§ Exercise aim
Write out every line of the material as it stands, apart from the pictures.

§ Given information

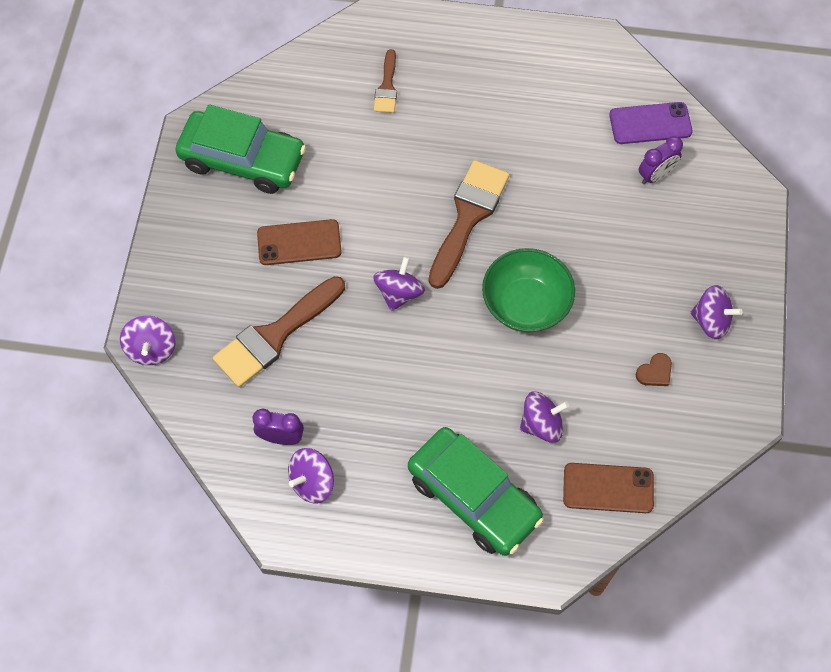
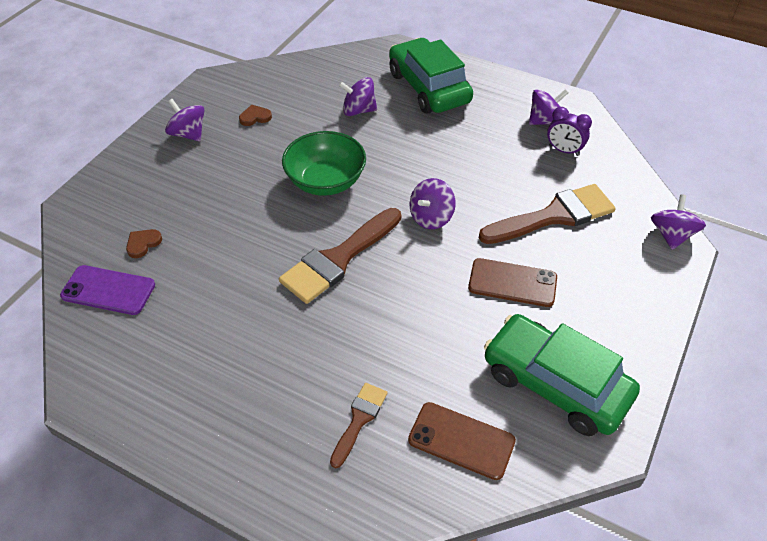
camera: 160 degrees left, 15 degrees down
(608, 488) = (333, 71): brown phone -> brown phone (461, 441)
(655, 175) = (143, 244): purple clock -> brown heart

§ Response
camera: 160 degrees left, 15 degrees down
(608, 488) = (333, 71): brown phone -> brown phone (461, 441)
(655, 175) = (143, 244): purple clock -> brown heart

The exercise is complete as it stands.